Directions: The answer must be only the lines below from the one holding "building: none -> [154,109,187,134]" down to the one holding "building: none -> [25,358,155,488]", ends included, printed exactly; please omit all pictures.

Records excerpted from a collection:
╭──
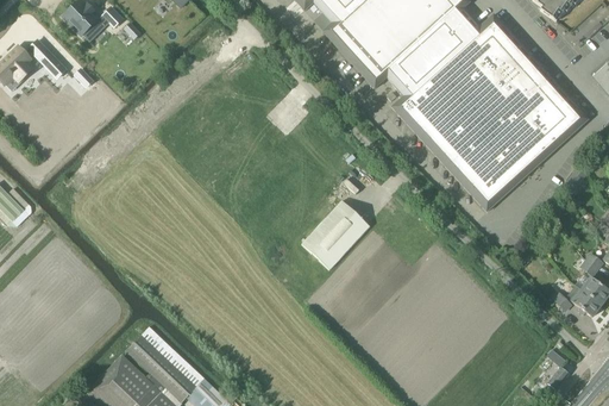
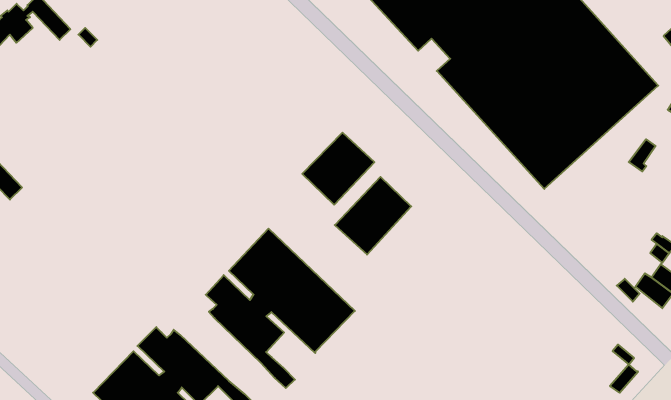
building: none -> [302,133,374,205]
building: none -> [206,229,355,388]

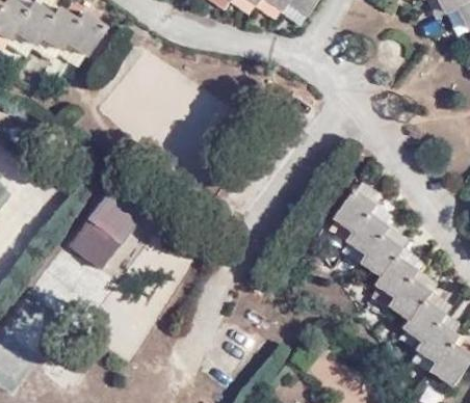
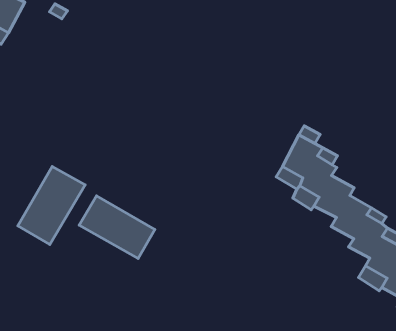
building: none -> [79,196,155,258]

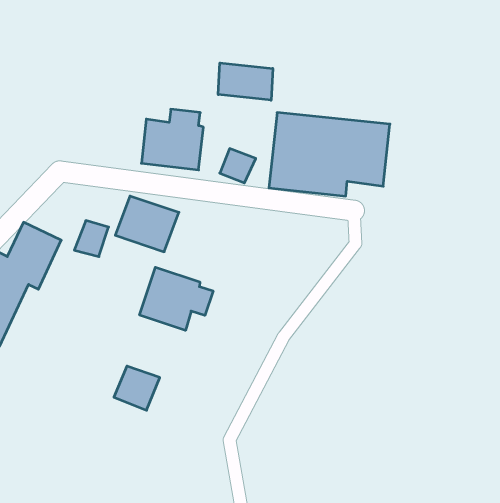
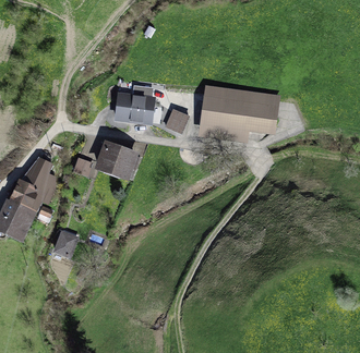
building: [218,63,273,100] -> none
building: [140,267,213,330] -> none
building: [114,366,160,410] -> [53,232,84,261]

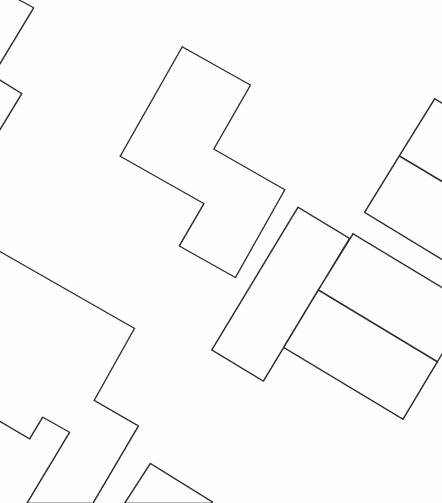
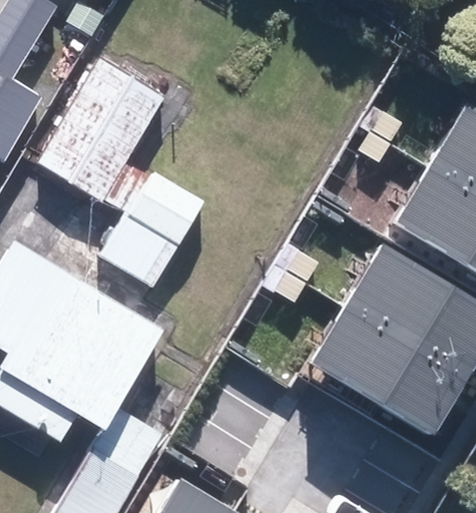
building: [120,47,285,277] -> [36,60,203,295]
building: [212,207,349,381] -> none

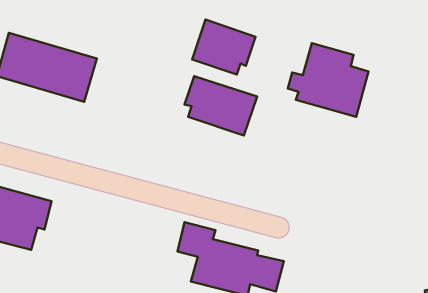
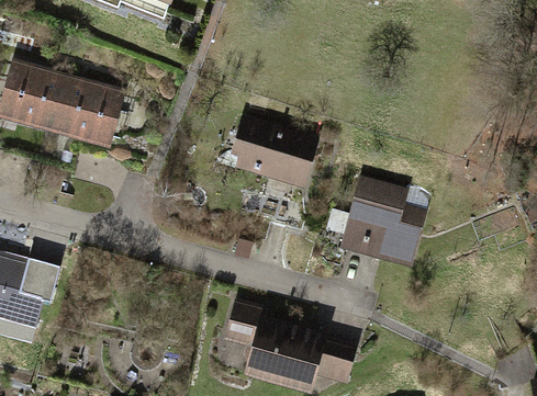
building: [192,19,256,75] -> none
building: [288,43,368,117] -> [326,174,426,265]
╰──
╭──
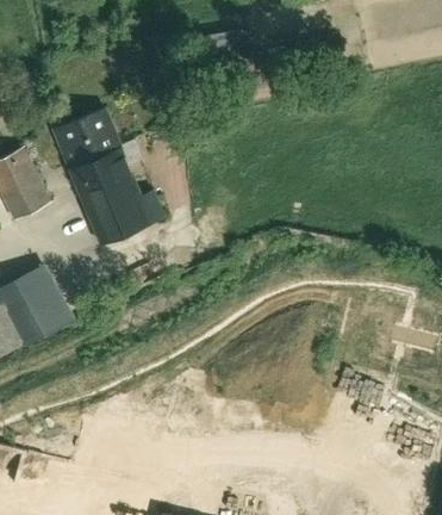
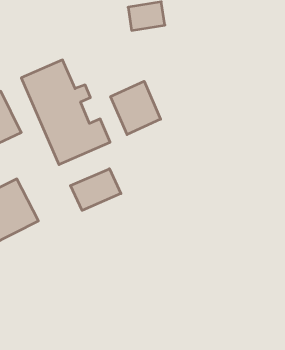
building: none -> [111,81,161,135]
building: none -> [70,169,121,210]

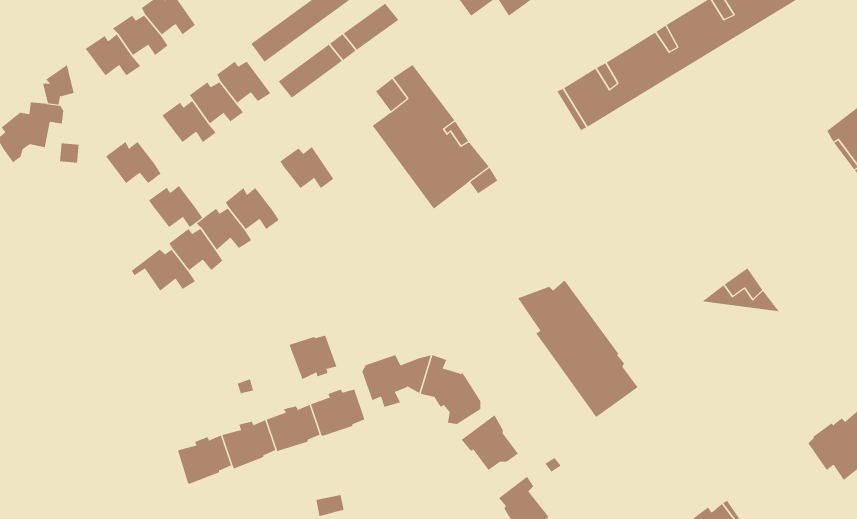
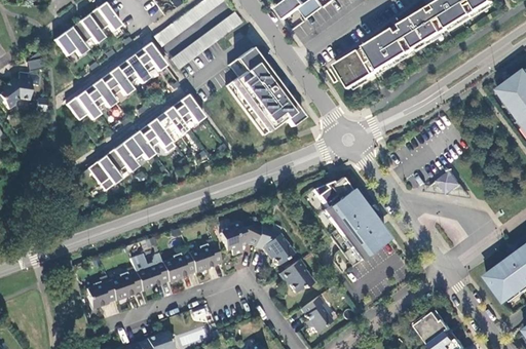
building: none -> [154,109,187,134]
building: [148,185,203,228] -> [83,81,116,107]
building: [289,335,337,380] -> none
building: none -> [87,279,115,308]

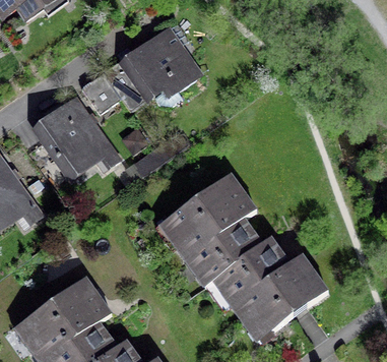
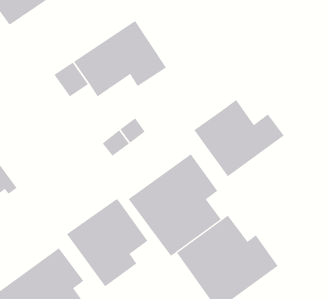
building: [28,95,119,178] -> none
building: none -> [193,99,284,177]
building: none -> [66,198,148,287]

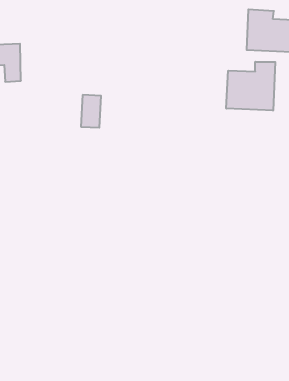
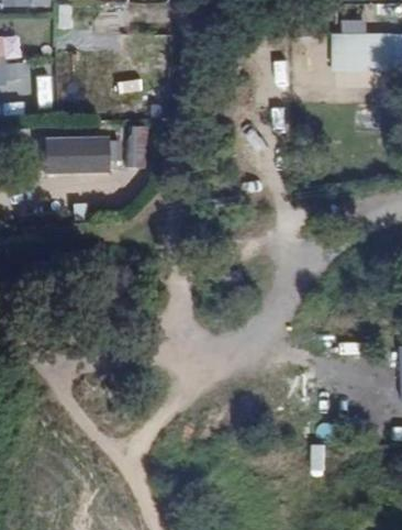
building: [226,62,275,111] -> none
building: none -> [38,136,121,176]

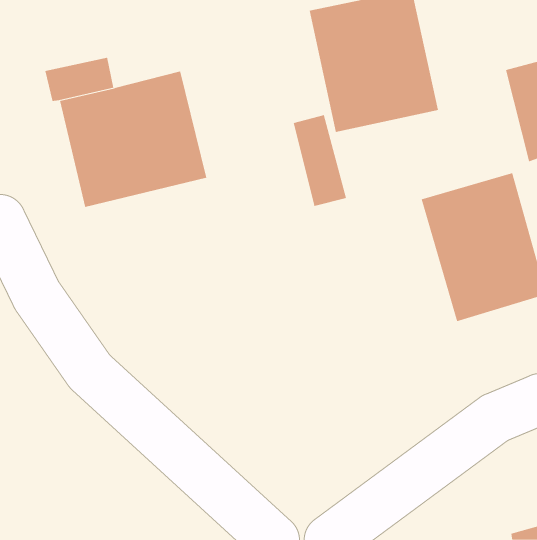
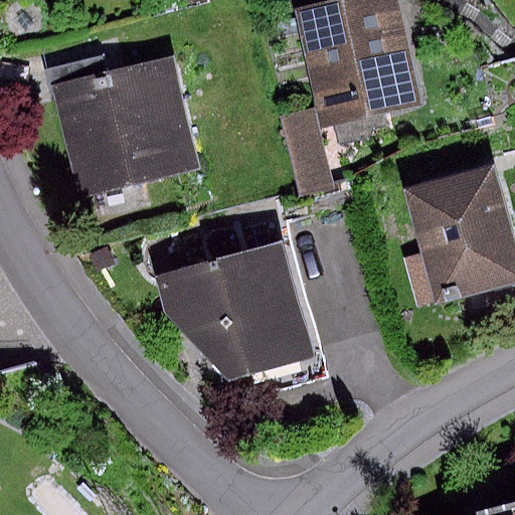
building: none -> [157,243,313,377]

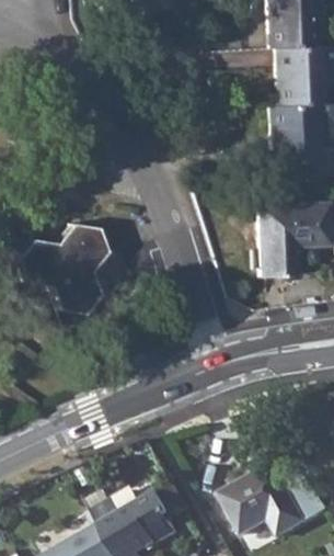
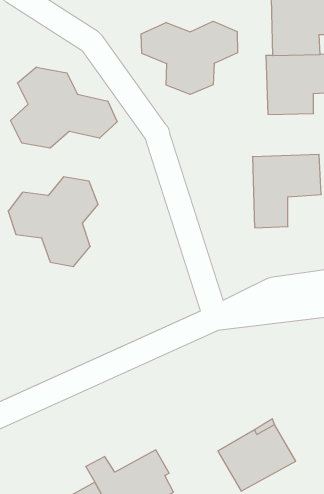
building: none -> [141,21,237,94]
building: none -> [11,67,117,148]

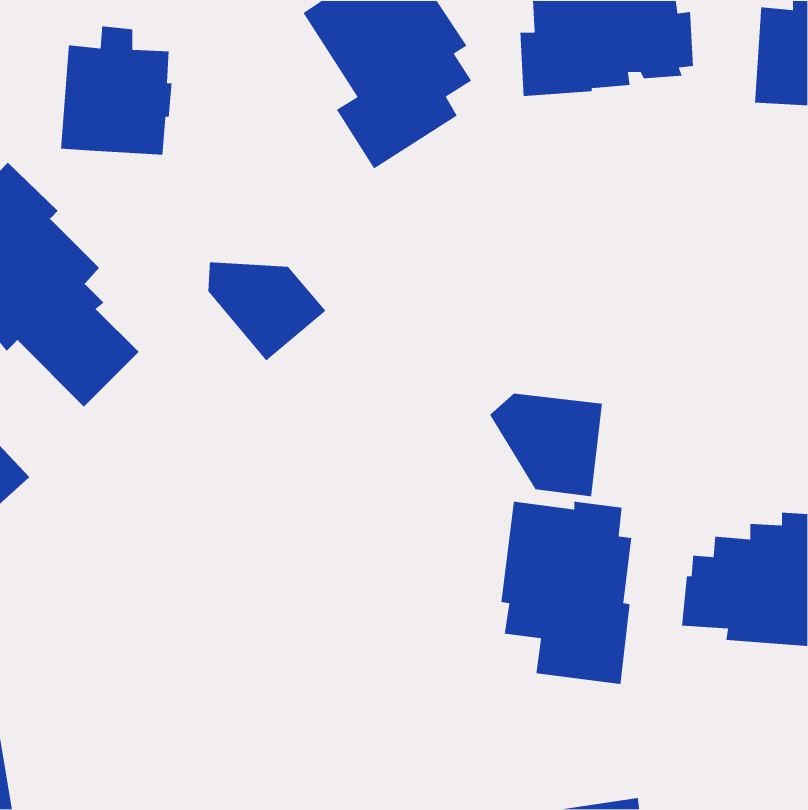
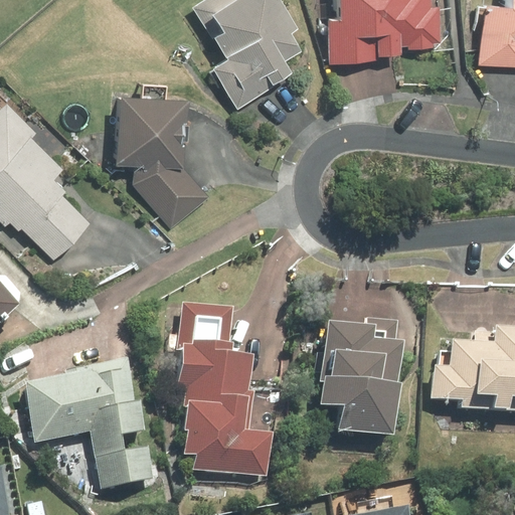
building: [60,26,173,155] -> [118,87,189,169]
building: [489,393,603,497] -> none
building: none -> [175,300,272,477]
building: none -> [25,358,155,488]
╰──
╭──
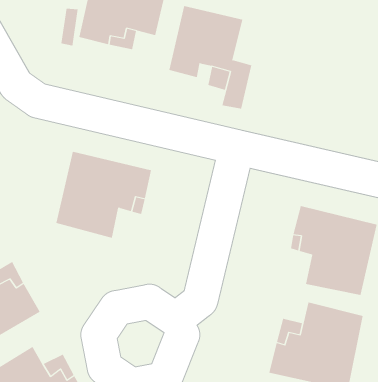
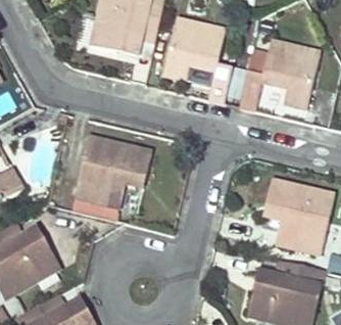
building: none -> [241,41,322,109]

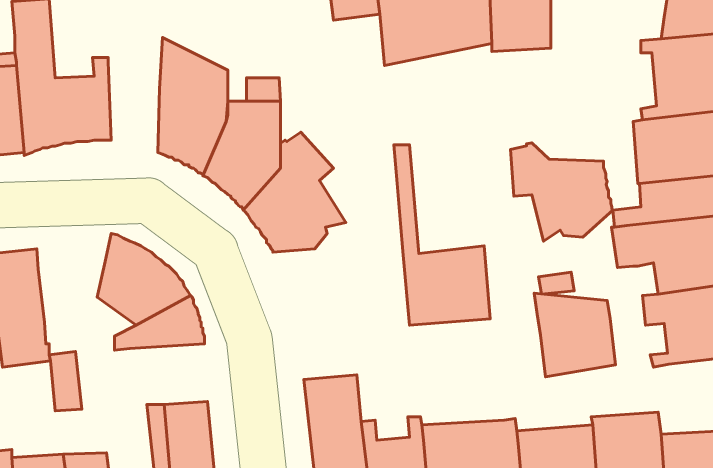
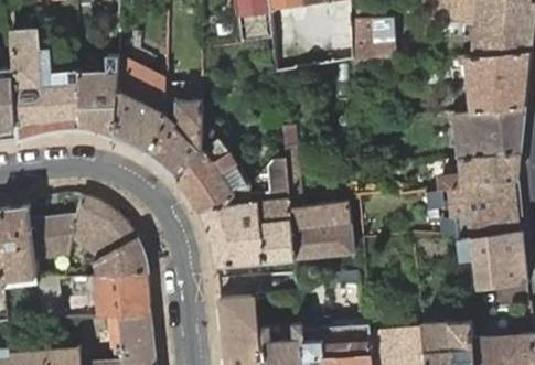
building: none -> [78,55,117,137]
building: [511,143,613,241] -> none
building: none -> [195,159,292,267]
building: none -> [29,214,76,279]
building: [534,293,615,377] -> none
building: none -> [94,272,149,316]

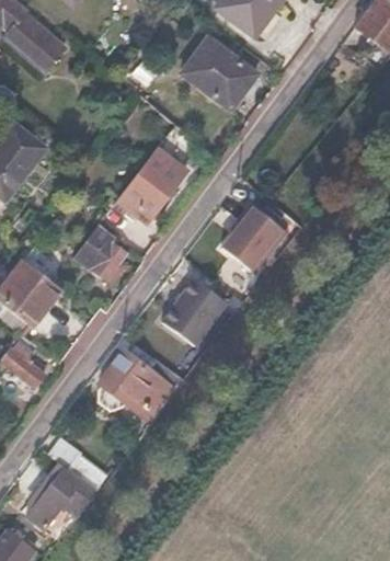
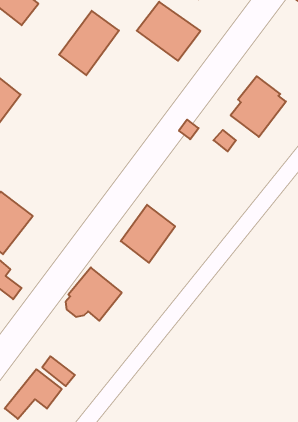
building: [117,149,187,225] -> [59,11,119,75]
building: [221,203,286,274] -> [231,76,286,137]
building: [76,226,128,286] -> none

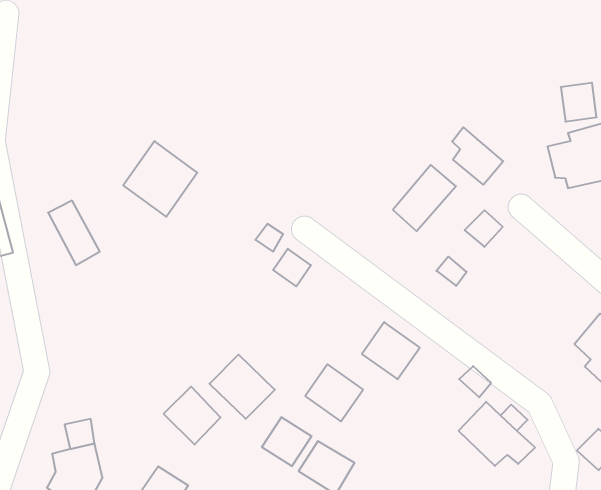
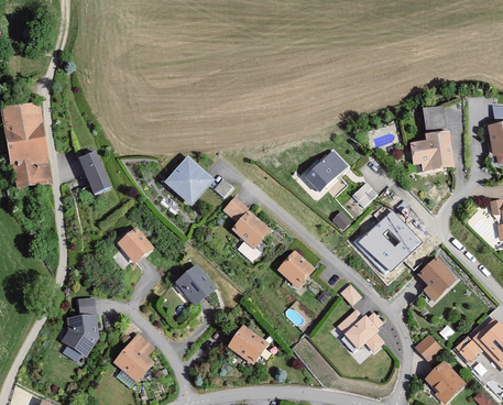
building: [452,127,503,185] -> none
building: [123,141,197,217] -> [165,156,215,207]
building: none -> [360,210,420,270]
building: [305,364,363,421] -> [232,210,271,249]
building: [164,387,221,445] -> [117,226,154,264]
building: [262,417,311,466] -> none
╰──
Output for this task:
building: none -> [154,109,187,134]
building: [148,185,203,228] -> [83,81,116,107]
building: [289,335,337,380] -> none
building: none -> [87,279,115,308]

building: [28,95,119,178] -> none
building: none -> [193,99,284,177]
building: none -> [66,198,148,287]

building: [226,62,275,111] -> none
building: none -> [38,136,121,176]

building: none -> [157,243,313,377]

building: none -> [141,21,237,94]
building: none -> [11,67,117,148]

building: [60,26,173,155] -> [118,87,189,169]
building: [489,393,603,497] -> none
building: none -> [175,300,272,477]
building: none -> [25,358,155,488]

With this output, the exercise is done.